- **EXERCISE REQUIREMENTS**
In the records below, find the line holding "R2: 470 (W9, W15) -> 1.5k (W9, W15)" and the line holding "U10: NOR (in". Set down both, with every line between them, exactly.

- **DATA IN THIS EXERCISE**

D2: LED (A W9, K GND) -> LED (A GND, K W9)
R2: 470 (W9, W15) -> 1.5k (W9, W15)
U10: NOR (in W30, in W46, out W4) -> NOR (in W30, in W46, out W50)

==

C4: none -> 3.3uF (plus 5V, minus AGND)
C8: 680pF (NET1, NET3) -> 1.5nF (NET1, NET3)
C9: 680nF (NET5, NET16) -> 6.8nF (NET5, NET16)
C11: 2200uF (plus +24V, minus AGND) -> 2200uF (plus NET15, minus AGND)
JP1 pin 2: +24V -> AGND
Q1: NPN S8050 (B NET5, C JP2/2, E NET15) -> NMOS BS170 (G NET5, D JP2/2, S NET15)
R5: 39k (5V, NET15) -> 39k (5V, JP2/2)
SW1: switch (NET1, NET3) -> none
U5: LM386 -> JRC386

- **ANSWER**
R2: 470 (W9, W15) -> 1.5k (W9, W15)
U10: NOR (in W30, in W46, out W4) -> NOR (in W30, in W46, out W50)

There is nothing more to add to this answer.